The answer should contain only the lines from the beginning of the entries through the line that holds "grey egg [227,315,261,351]", given again exactly, with no pictures.

RECORDS PROVIDED section start

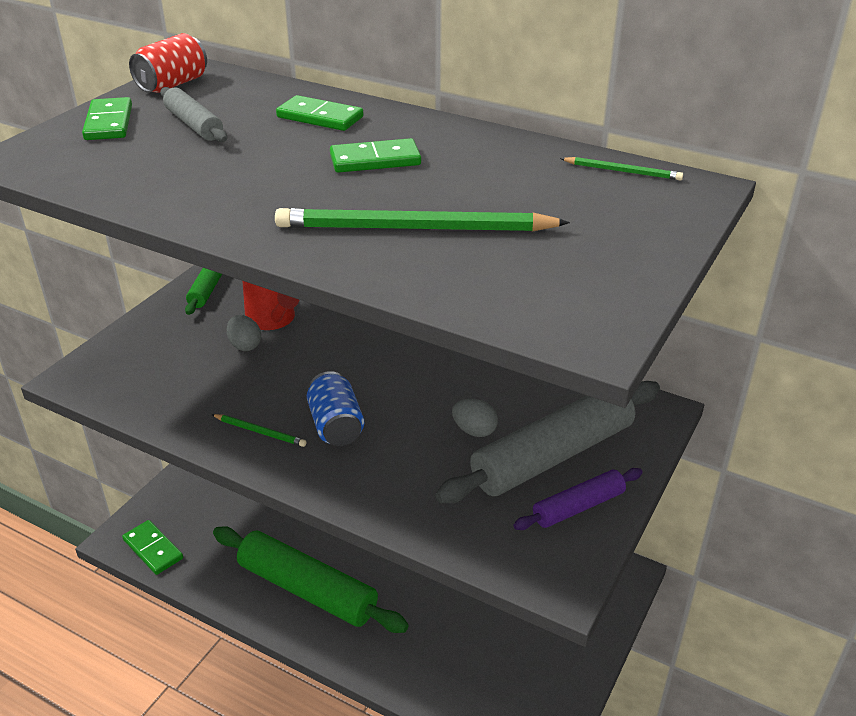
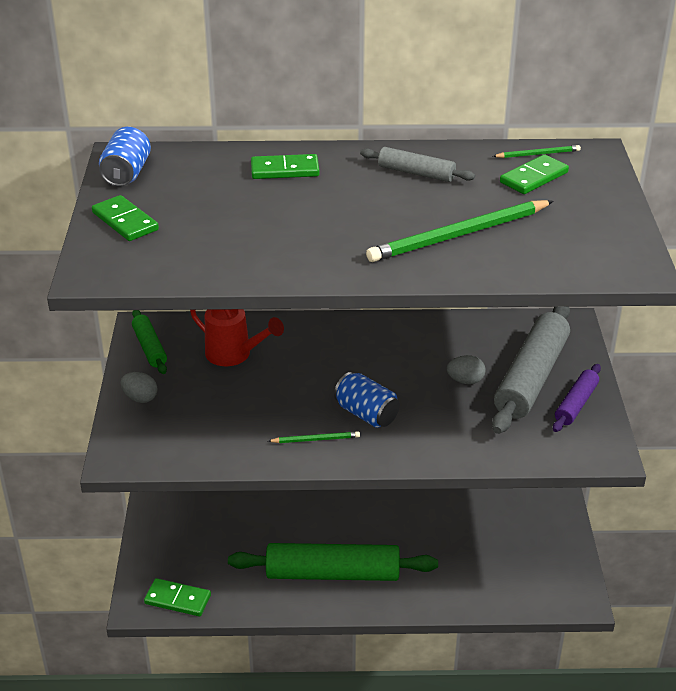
camera: 30 degrees left, 0 degrees up
red can [129,33,207,93] -> blue can [99,127,151,187]
grey rolling pin [160,87,227,142] -> grey rolling pin moved to [360,147,475,182]
grey egg [227,315,261,351] -> grey egg moved to [121,372,158,403]
green domino [330,138,421,173] -> green domino moved to [500,154,569,194]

RECORDS PROVIDED section end

» **SOLUTION FOR THIS PROBLEM**:
camera: 30 degrees left, 0 degrees up
red can [129,33,207,93] -> blue can [99,127,151,187]
grey rolling pin [160,87,227,142] -> grey rolling pin moved to [360,147,475,182]
grey egg [227,315,261,351] -> grey egg moved to [121,372,158,403]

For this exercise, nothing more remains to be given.